Copy the lines below that contain "kostka".

__Material provided__.
▬▬▬▬▬▬▬▬▬▬
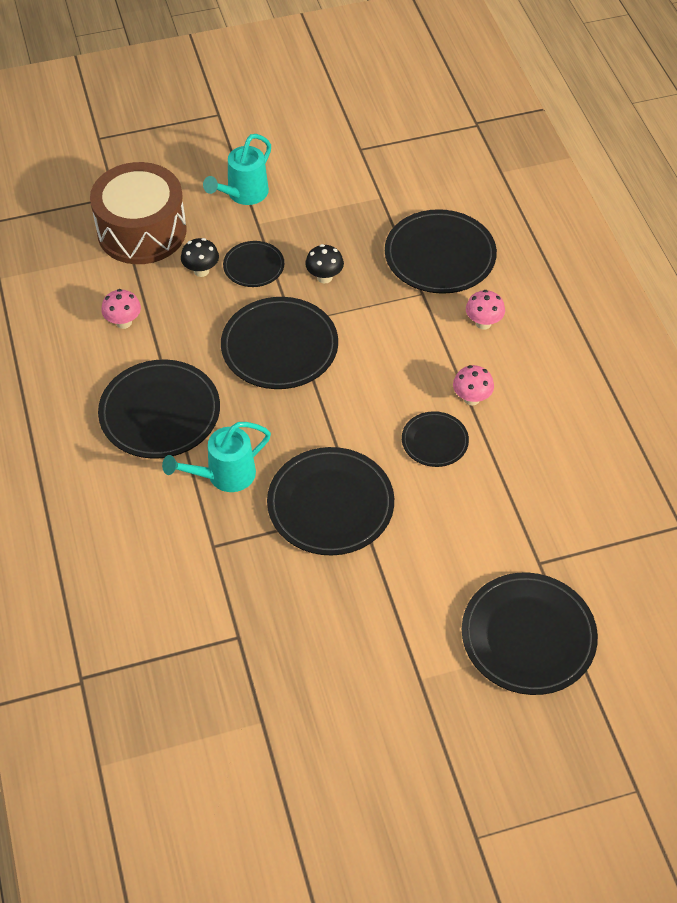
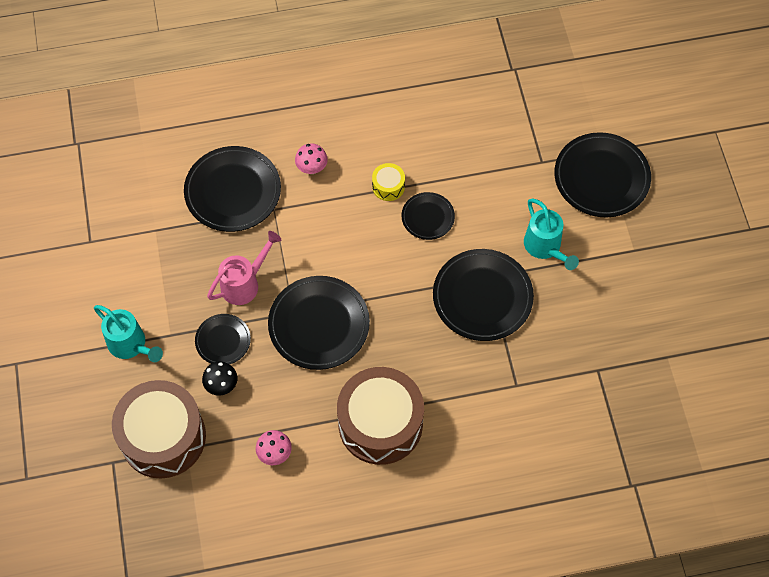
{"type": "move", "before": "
▬▬▬▬▬▬▬▬▬▬
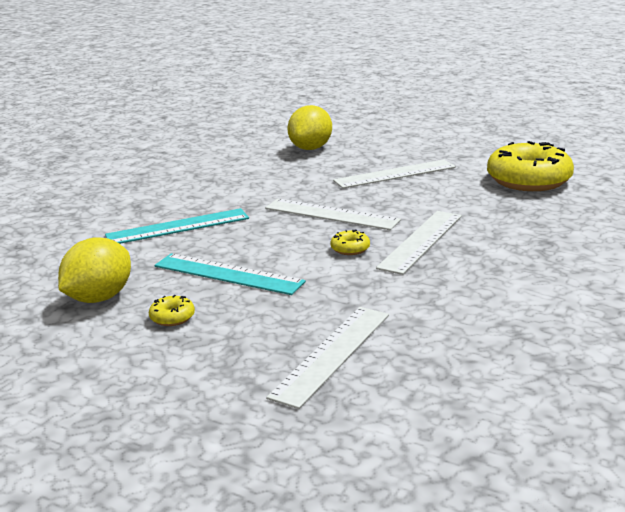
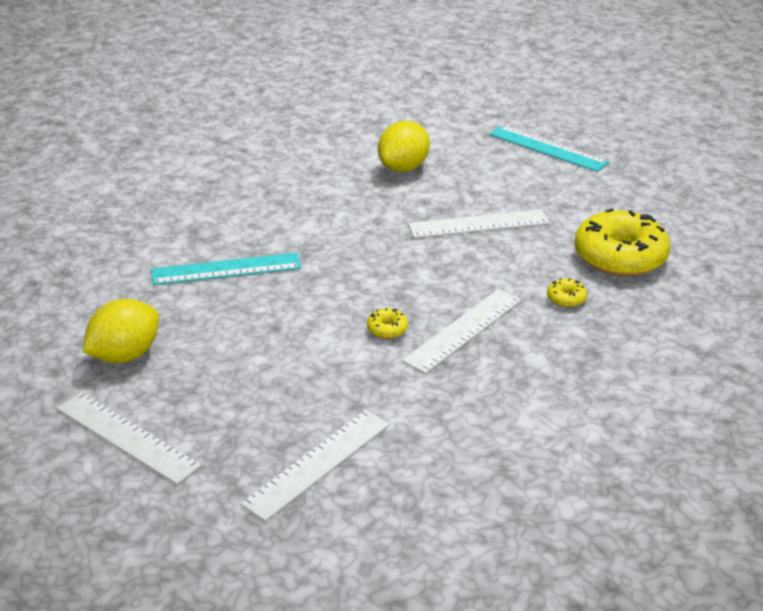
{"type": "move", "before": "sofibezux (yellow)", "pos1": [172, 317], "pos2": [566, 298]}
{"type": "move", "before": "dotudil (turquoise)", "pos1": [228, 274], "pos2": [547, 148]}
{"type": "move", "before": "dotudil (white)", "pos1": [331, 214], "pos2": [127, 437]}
▬▬▬▬▬▬▬▬▬▬
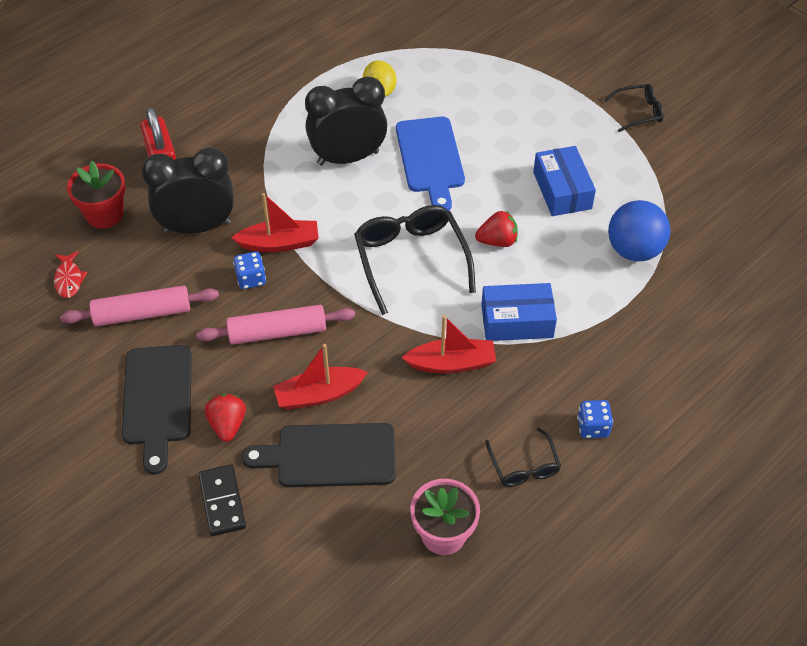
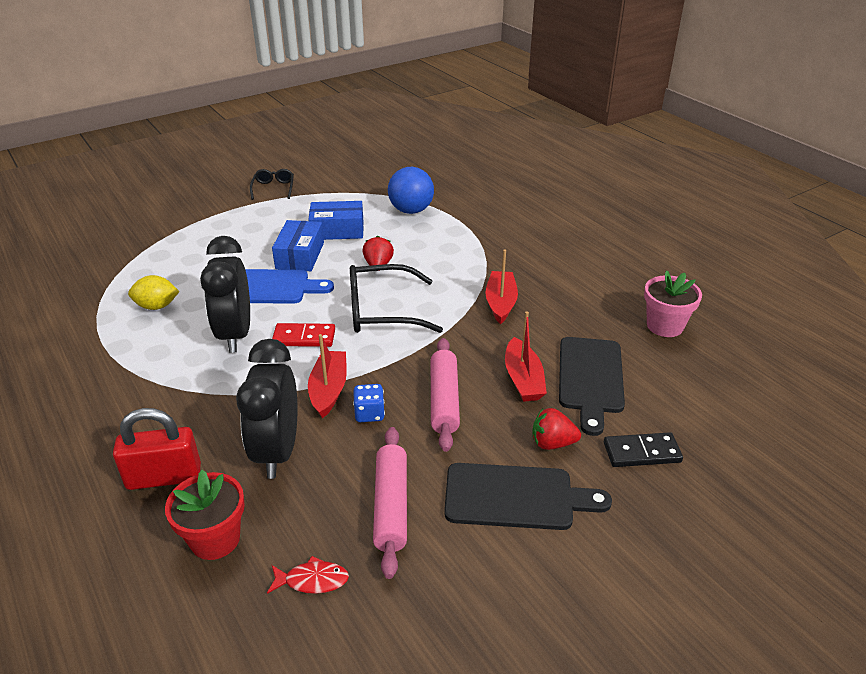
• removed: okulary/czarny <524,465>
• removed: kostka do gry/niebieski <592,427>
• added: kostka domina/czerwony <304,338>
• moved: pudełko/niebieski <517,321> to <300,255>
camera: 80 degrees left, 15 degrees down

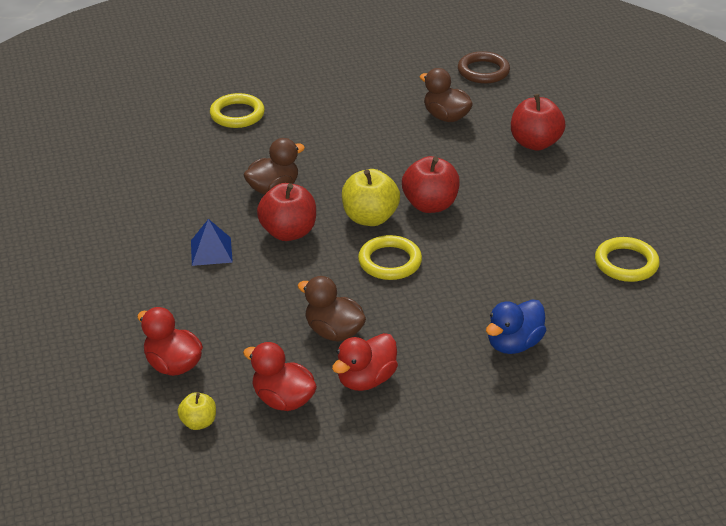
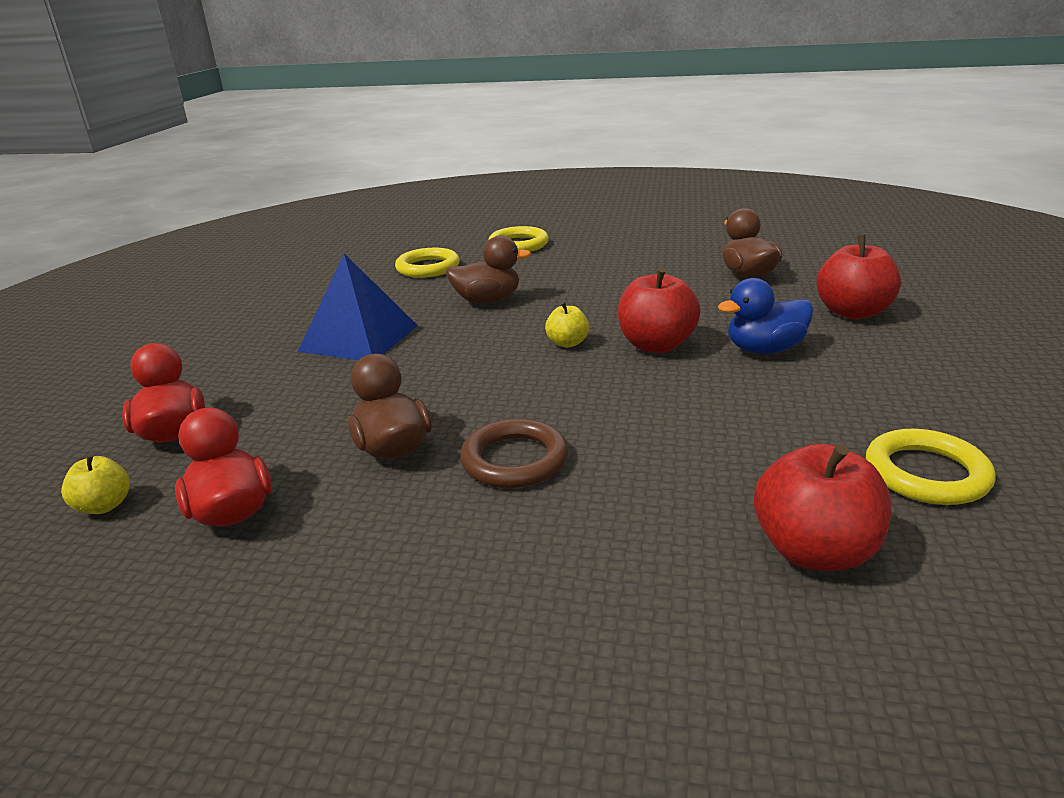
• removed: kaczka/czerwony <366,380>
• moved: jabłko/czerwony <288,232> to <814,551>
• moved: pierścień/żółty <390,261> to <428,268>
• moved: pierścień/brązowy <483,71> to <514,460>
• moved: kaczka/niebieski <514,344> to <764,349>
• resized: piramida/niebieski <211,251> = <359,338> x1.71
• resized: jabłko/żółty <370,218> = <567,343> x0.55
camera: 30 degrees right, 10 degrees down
▬▬▬▬▬▬▬▬▬▬
__Answer to this task__.
• removed: kostka do gry/niebieski <592,427>
• added: kostka domina/czerwony <304,338>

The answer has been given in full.